Go through the data below. List every line that holds the word "WHITE".

* [DATA RECORDS]

Segment Open

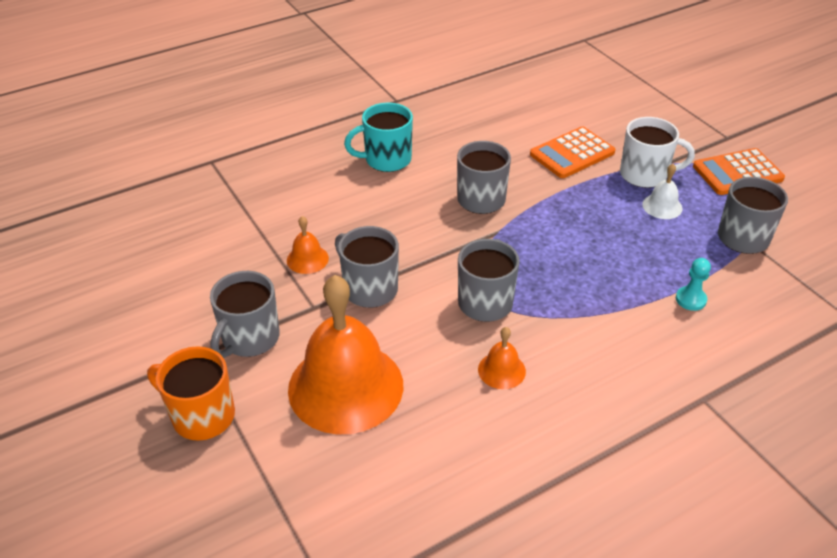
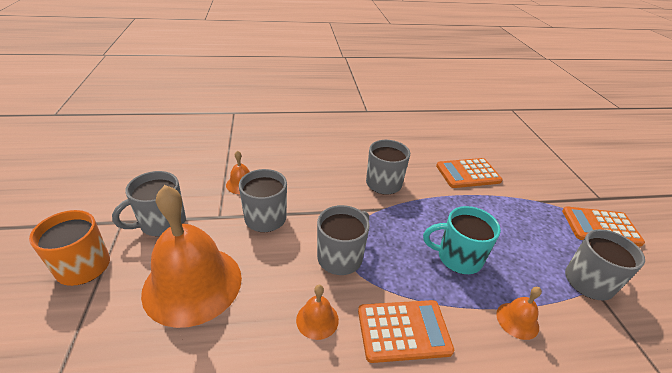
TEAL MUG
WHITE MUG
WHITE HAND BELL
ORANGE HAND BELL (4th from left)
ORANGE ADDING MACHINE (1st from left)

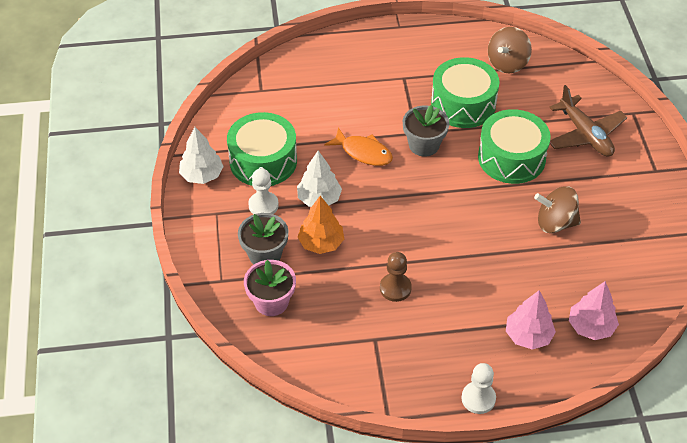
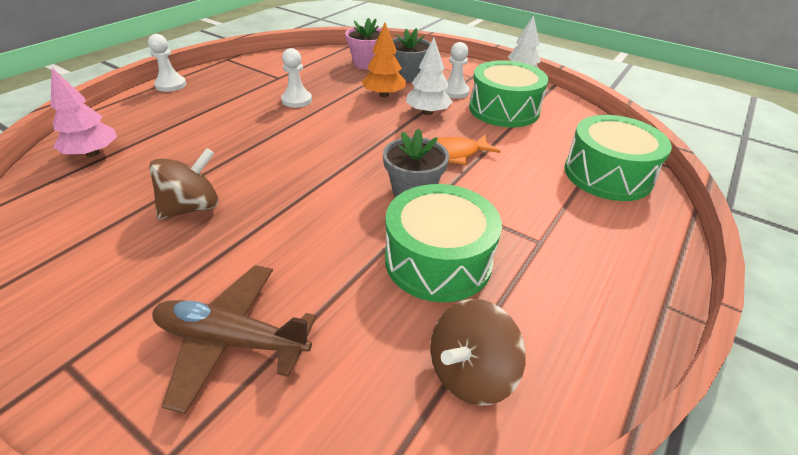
BROWN WHIRLIGIG (2nd from left)
EMERALD DRUM (3rd from left)
WHITE GAME PAWN (2nd from left)
PINK FIR TREE (1st from left in the first image)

Segment Closed

* [EXERCISE OUTPUT]
WHITE MUG
WHITE HAND BELL
WHITE GAME PAWN (2nd from left)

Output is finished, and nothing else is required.